→ INPUT RECORDS
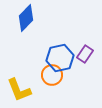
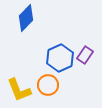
purple rectangle: moved 1 px down
blue hexagon: rotated 12 degrees counterclockwise
orange circle: moved 4 px left, 10 px down
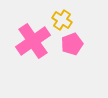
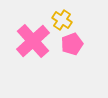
pink cross: rotated 8 degrees counterclockwise
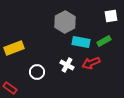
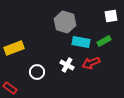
gray hexagon: rotated 15 degrees counterclockwise
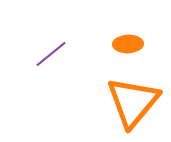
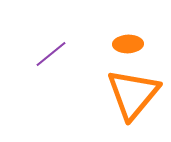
orange triangle: moved 8 px up
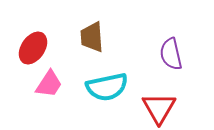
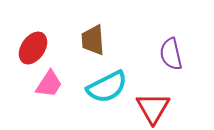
brown trapezoid: moved 1 px right, 3 px down
cyan semicircle: rotated 15 degrees counterclockwise
red triangle: moved 6 px left
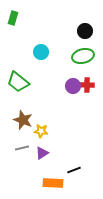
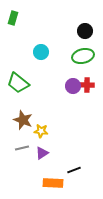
green trapezoid: moved 1 px down
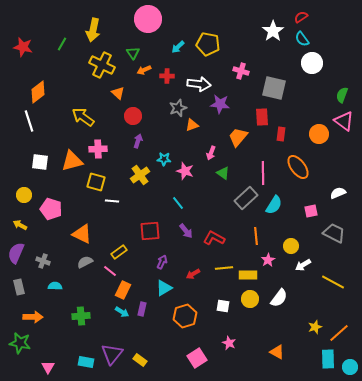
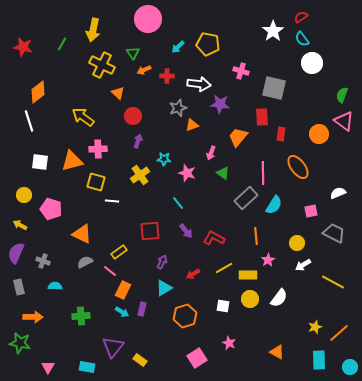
pink star at (185, 171): moved 2 px right, 2 px down
yellow circle at (291, 246): moved 6 px right, 3 px up
yellow line at (224, 268): rotated 24 degrees counterclockwise
purple triangle at (112, 354): moved 1 px right, 7 px up
cyan rectangle at (328, 359): moved 9 px left, 1 px down
cyan rectangle at (86, 362): moved 1 px right, 5 px down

→ TASK TO CARRY OUT
Show the lines of the records that contain the word "pink".

→ OUTPUT OF THE EXERCISE
pink cross: rotated 8 degrees counterclockwise
pink star at (185, 171): moved 2 px right, 2 px down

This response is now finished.